[Task to complete]
Which lines of the entries contain the word "BUZZER"? Please list them.

[Records]
________________________________________

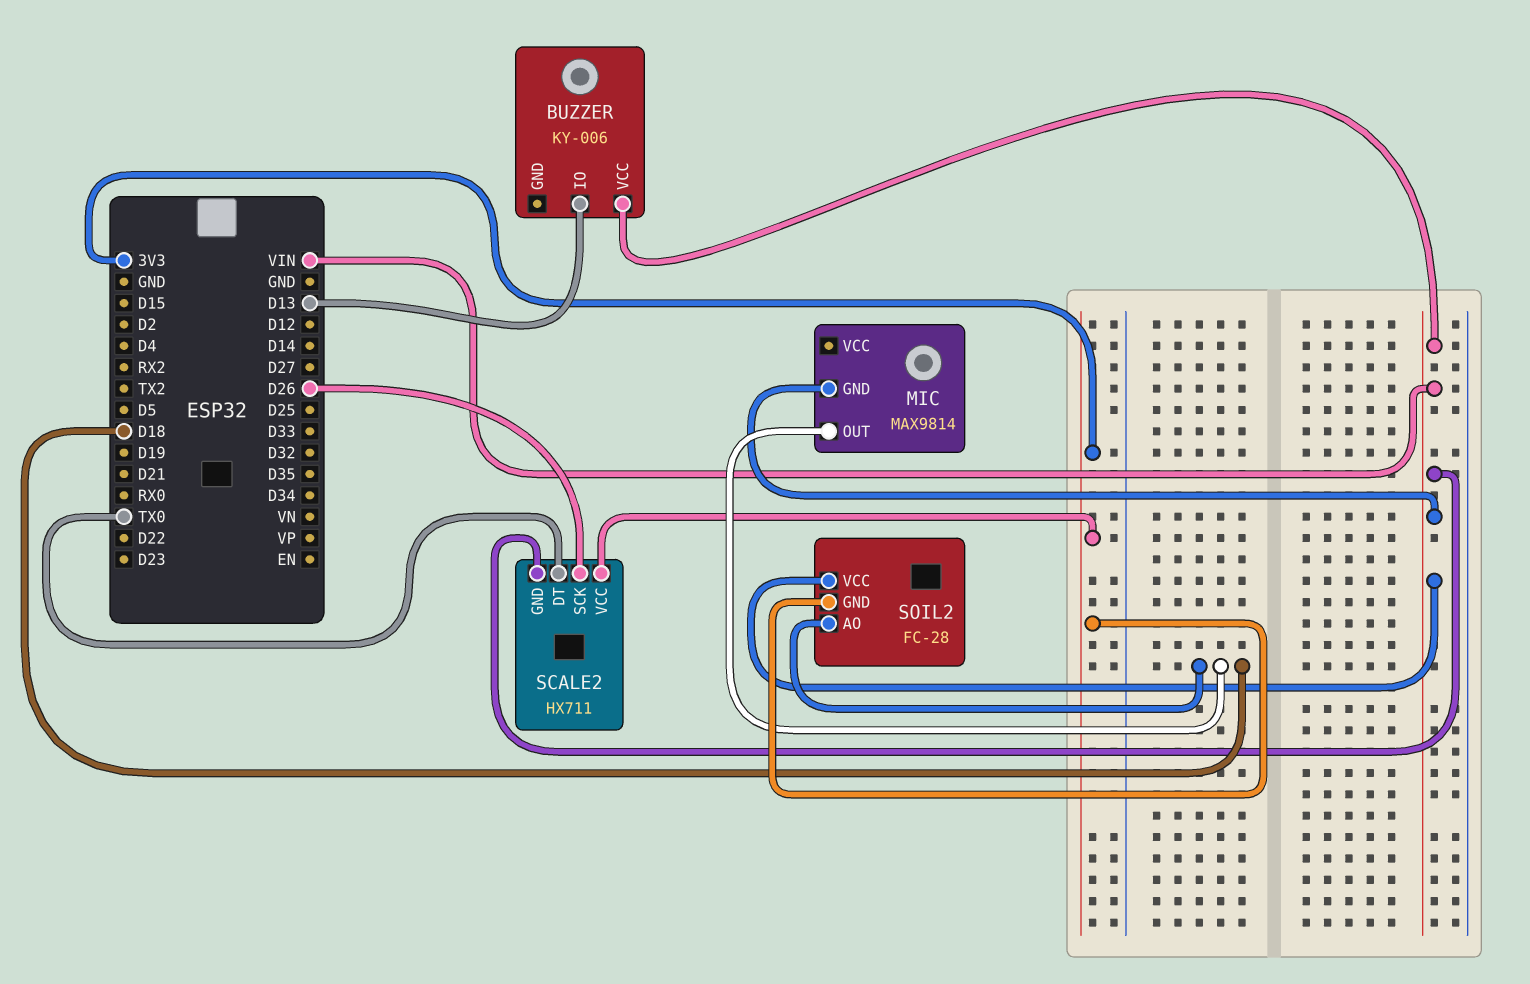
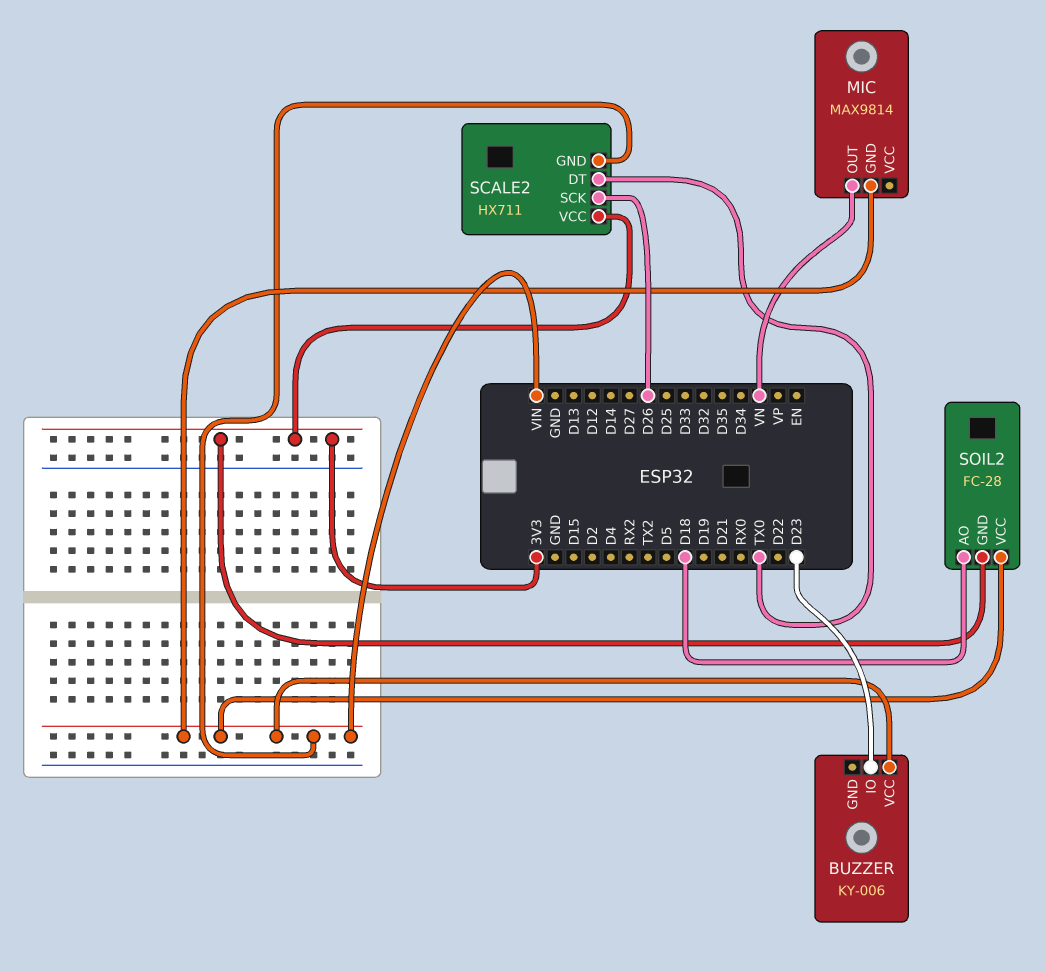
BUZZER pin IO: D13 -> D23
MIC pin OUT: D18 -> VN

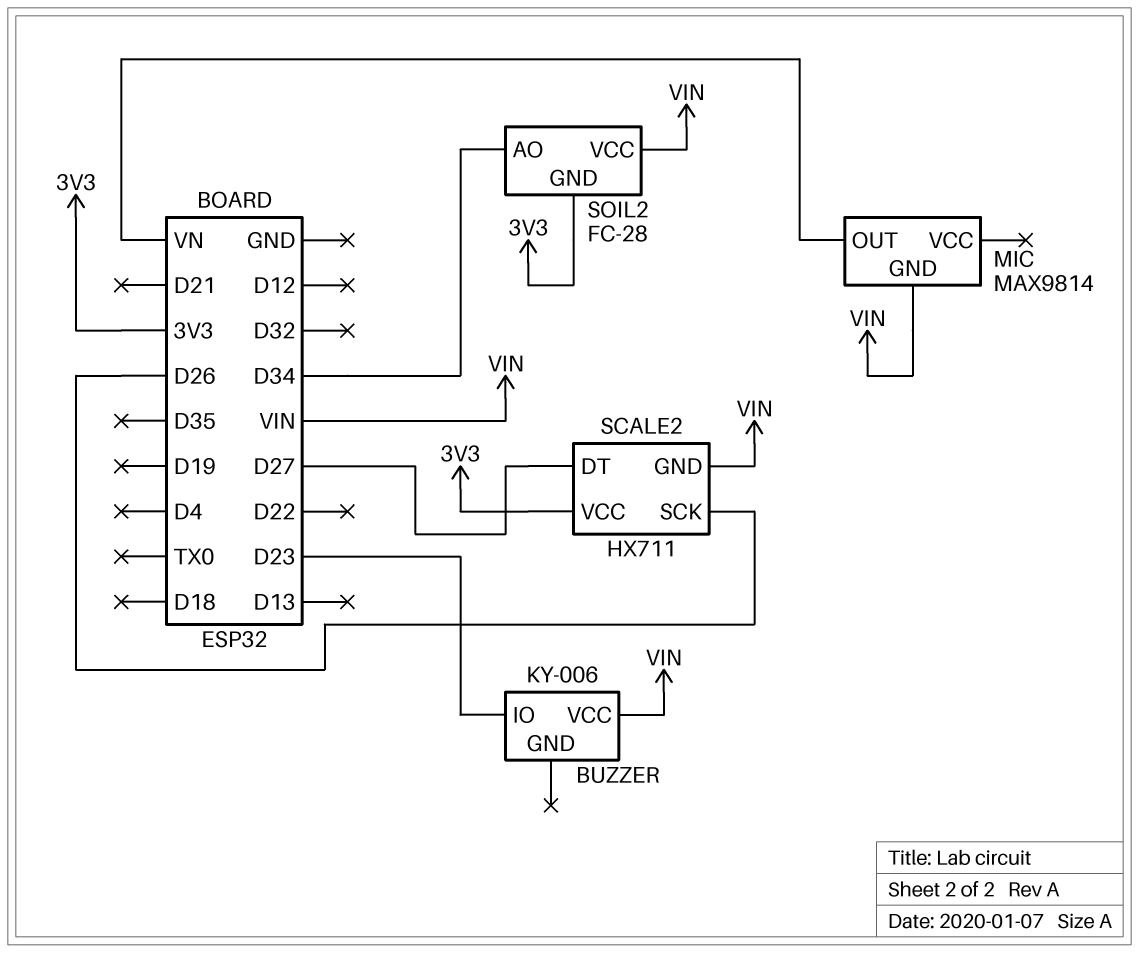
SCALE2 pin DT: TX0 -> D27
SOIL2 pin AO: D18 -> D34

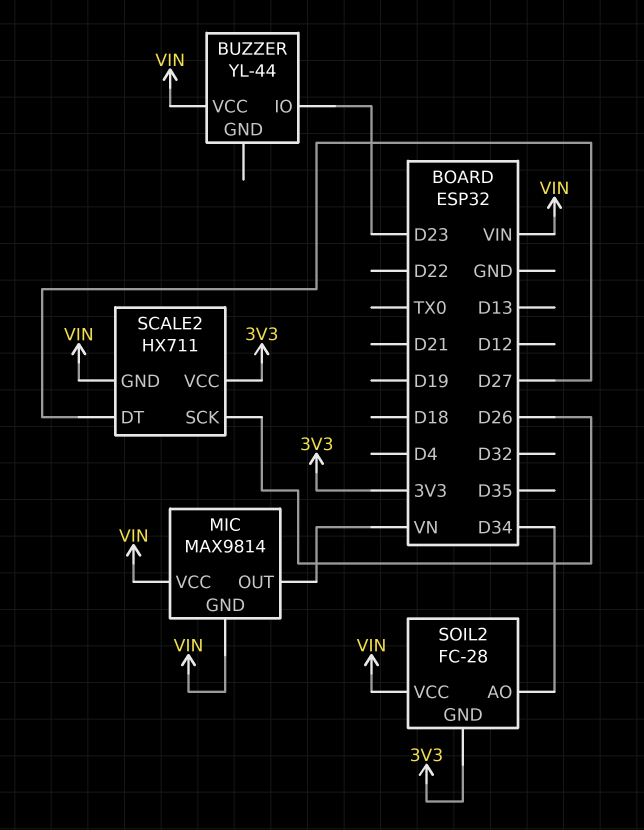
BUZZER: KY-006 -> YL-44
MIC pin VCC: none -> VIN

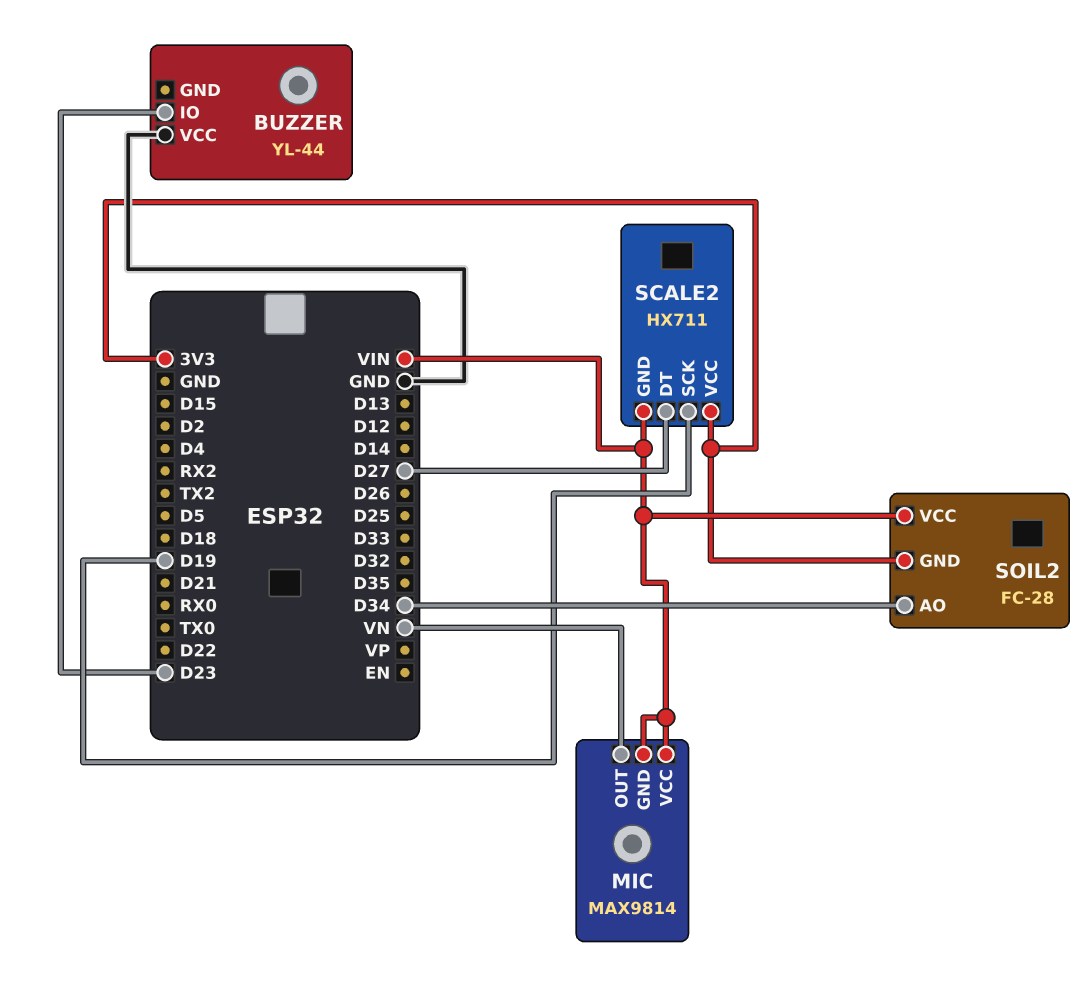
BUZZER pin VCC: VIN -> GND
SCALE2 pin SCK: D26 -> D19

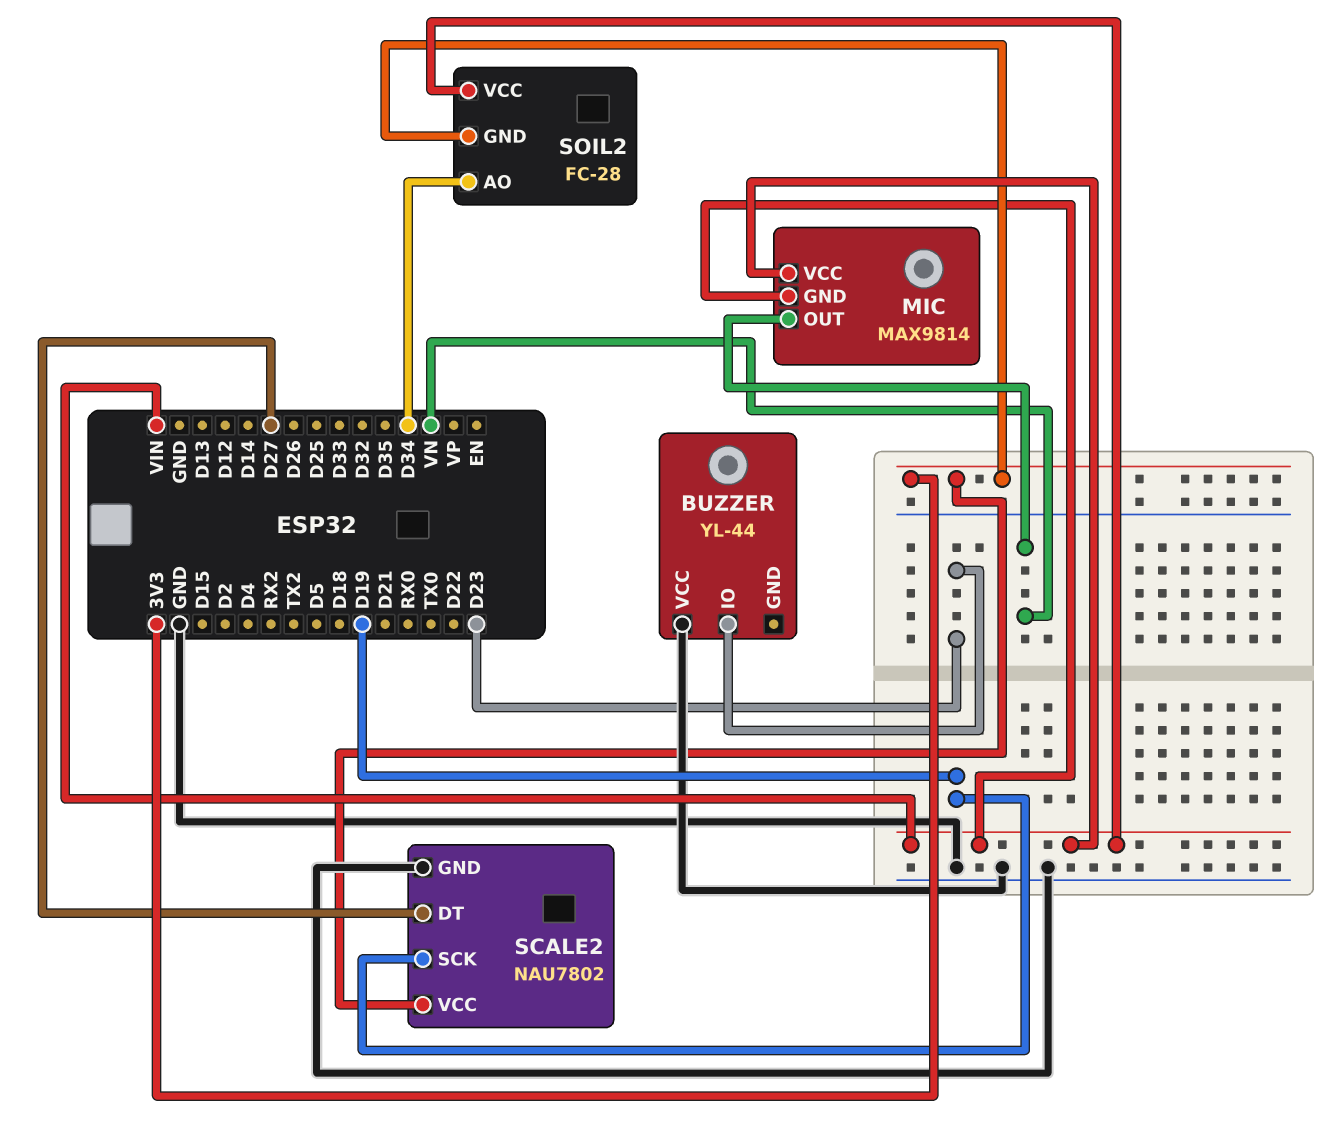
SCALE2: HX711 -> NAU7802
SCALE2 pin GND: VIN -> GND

________________________________________

[The answer]
BUZZER pin IO: D13 -> D23
BUZZER: KY-006 -> YL-44
BUZZER pin VCC: VIN -> GND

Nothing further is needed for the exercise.